How to complete this task: No pictures belong in the copy. Reproduce exactly the lines beginning at the line containing "LUX3 pin SDA: D0 -> RX" and continuing to the end of the entries below.

Provided material:
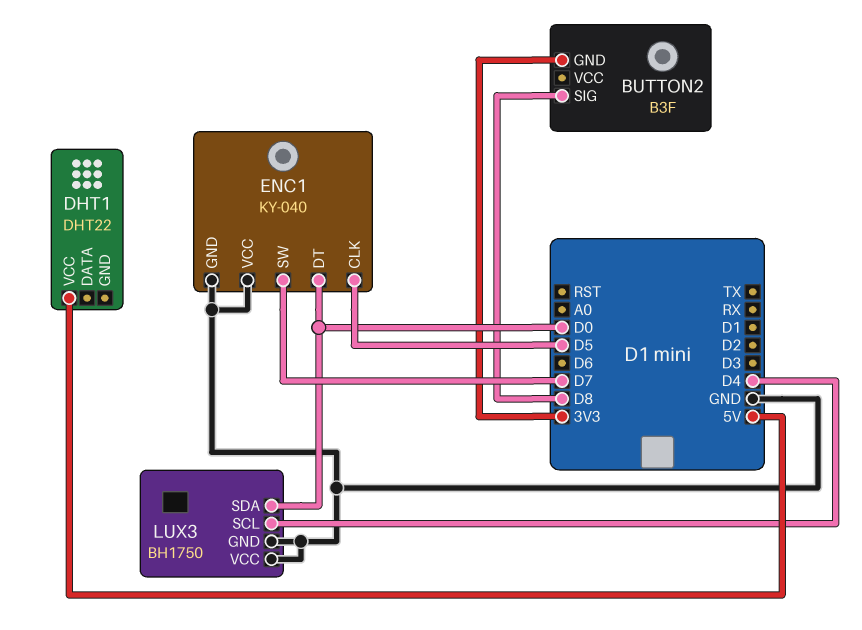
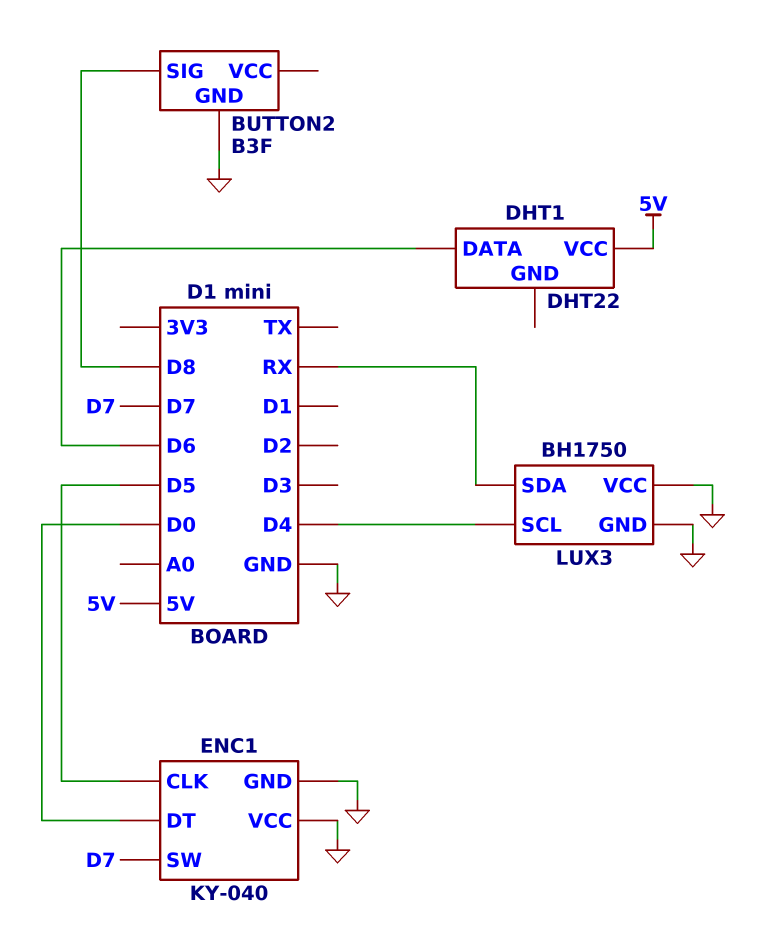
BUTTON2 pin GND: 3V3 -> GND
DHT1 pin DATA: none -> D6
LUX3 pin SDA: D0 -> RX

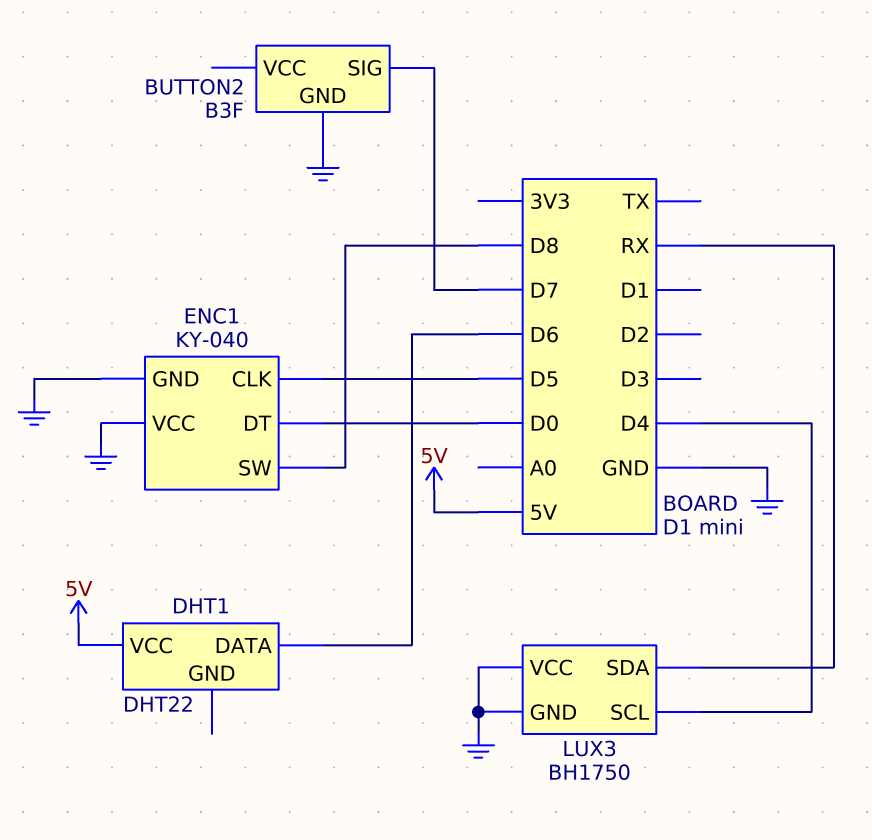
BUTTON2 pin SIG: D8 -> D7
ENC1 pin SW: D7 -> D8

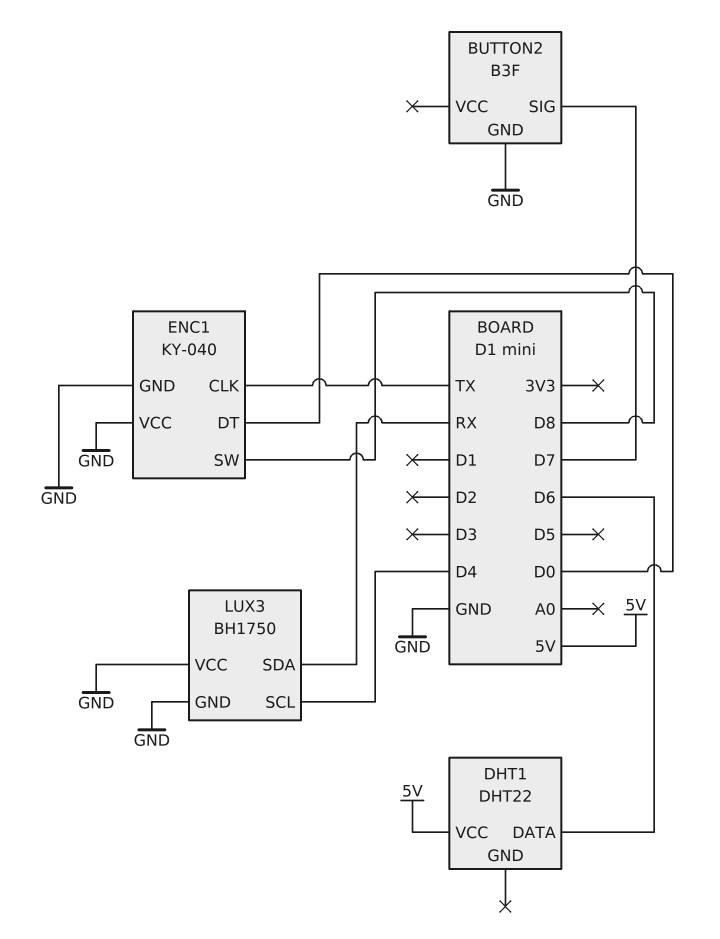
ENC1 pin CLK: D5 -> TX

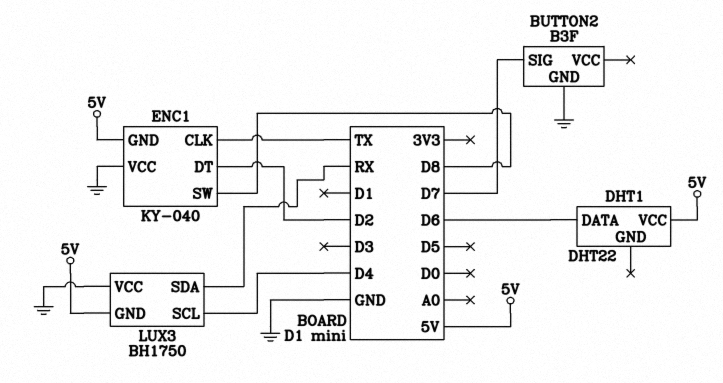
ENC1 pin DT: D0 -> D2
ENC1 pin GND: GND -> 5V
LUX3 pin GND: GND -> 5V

Expected answer:
LUX3 pin SDA: D0 -> RX

BUTTON2 pin SIG: D8 -> D7
ENC1 pin SW: D7 -> D8

ENC1 pin CLK: D5 -> TX

ENC1 pin DT: D0 -> D2
ENC1 pin GND: GND -> 5V
LUX3 pin GND: GND -> 5V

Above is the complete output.